→ EXCERPTED DATA:
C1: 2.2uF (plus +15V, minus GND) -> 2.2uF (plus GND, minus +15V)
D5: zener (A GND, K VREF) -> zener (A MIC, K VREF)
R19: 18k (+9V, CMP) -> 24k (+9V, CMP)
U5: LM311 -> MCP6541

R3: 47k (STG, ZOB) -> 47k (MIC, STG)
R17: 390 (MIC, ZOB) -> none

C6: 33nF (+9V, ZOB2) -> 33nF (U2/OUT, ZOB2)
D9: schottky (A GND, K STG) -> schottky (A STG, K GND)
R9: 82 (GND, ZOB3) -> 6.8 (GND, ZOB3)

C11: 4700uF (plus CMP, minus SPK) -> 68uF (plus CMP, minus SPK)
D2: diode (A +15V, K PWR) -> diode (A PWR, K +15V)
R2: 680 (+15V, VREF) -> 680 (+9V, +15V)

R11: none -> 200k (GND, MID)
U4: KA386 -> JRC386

→ TASK ITEM:
Could you restate every entry above word for word?

→ ANSWER SECTION:
C1: 2.2uF (plus +15V, minus GND) -> 2.2uF (plus GND, minus +15V)
D5: zener (A GND, K VREF) -> zener (A MIC, K VREF)
R19: 18k (+9V, CMP) -> 24k (+9V, CMP)
U5: LM311 -> MCP6541

R3: 47k (STG, ZOB) -> 47k (MIC, STG)
R17: 390 (MIC, ZOB) -> none

C6: 33nF (+9V, ZOB2) -> 33nF (U2/OUT, ZOB2)
D9: schottky (A GND, K STG) -> schottky (A STG, K GND)
R9: 82 (GND, ZOB3) -> 6.8 (GND, ZOB3)

C11: 4700uF (plus CMP, minus SPK) -> 68uF (plus CMP, minus SPK)
D2: diode (A +15V, K PWR) -> diode (A PWR, K +15V)
R2: 680 (+15V, VREF) -> 680 (+9V, +15V)

R11: none -> 200k (GND, MID)
U4: KA386 -> JRC386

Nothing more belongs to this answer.